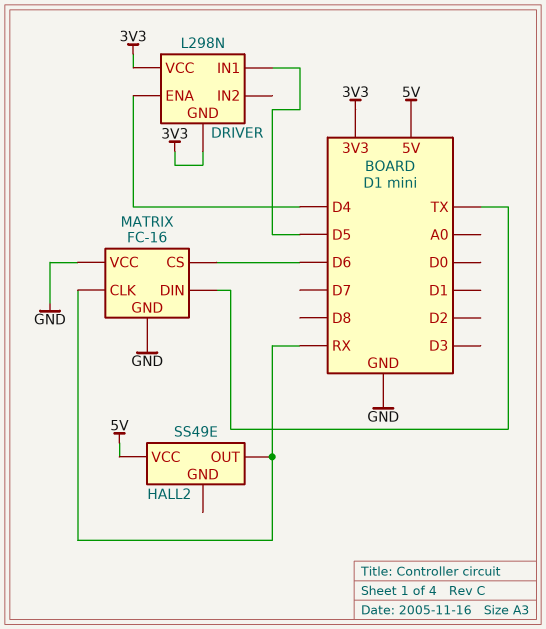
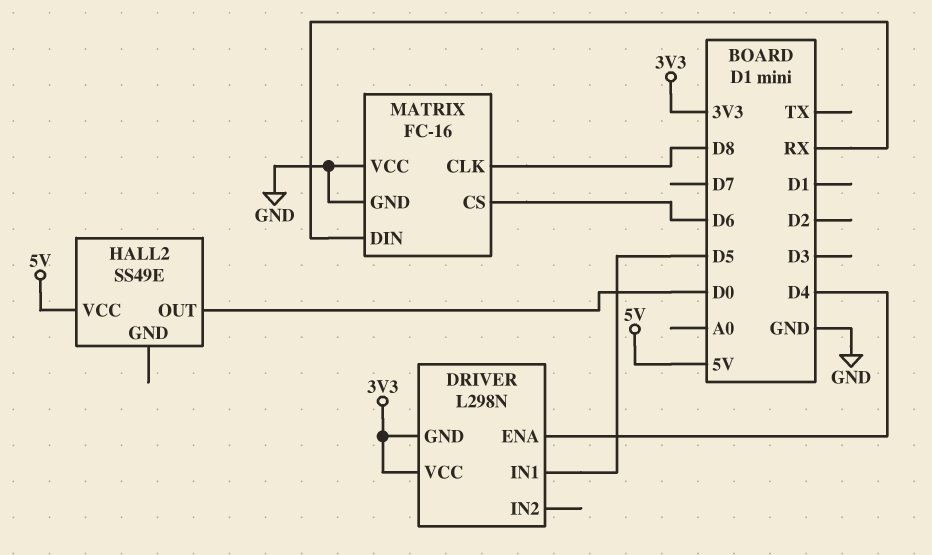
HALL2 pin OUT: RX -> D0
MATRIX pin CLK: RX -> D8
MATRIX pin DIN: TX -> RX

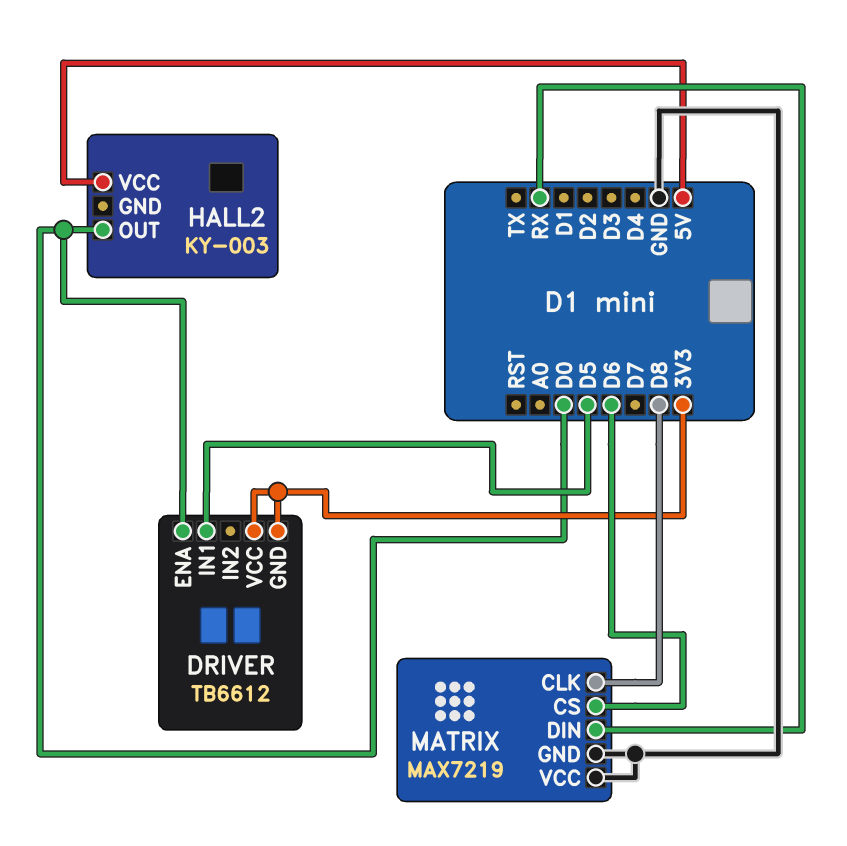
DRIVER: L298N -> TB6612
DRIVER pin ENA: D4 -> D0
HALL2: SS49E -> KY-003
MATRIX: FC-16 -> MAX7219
┄┄┄┄┄┄┄┄┄┄
**What this task involves:**
Would you please filter the lines above and copy every one that includes "MATRIX"?

**Solution for this task:**
MATRIX pin CLK: RX -> D8
MATRIX pin DIN: TX -> RX
MATRIX: FC-16 -> MAX7219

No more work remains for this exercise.